TASK MATERIAL:
▬▬▬▬▬▬
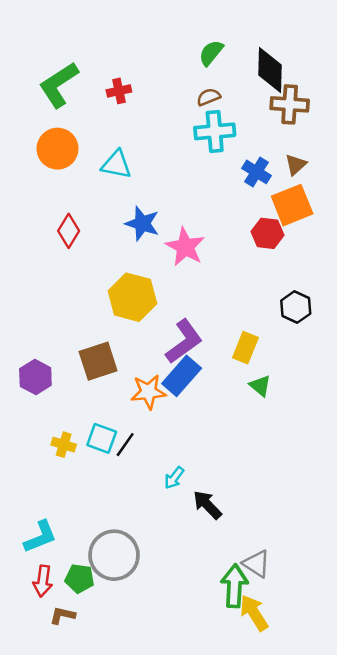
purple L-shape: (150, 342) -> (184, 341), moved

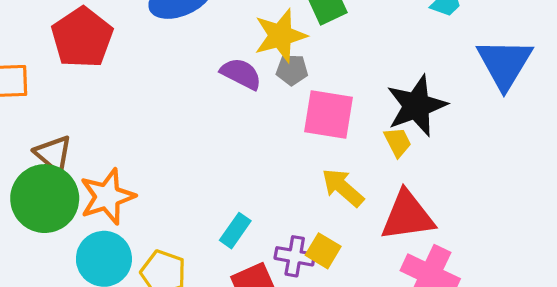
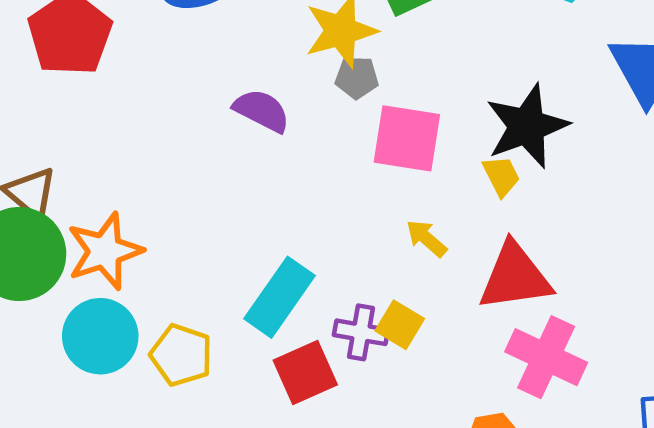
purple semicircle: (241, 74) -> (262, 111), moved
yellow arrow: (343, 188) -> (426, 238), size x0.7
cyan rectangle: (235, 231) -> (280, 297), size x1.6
▬▬▬▬▬▬
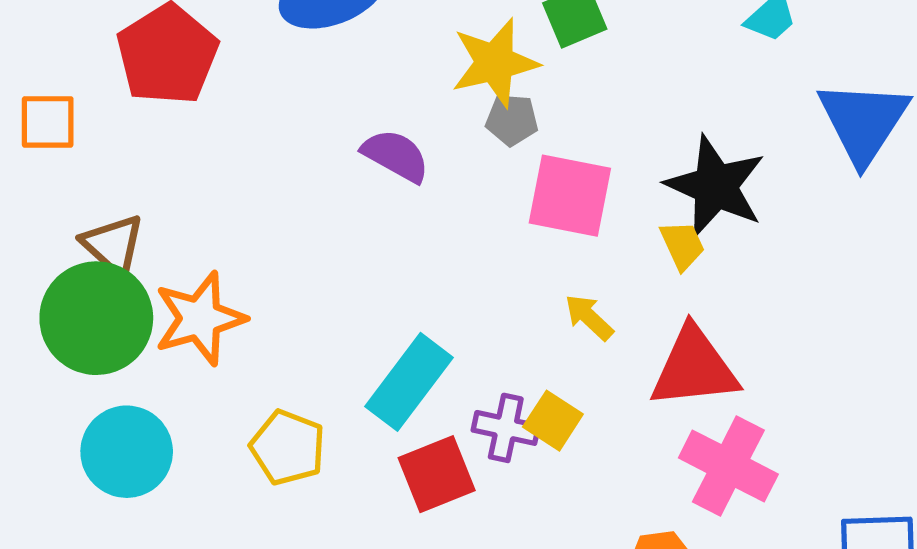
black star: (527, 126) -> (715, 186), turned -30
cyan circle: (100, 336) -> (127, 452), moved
▬▬▬▬▬▬
Exact duplication is required for the lines above, from the line that contains "black star: (527, 126)" to the line that contains "cyan circle: (100, 336) -> (127, 452), moved", inclusive; omit all others.

black star: (527, 126) -> (715, 186), turned -30
cyan circle: (100, 336) -> (127, 452), moved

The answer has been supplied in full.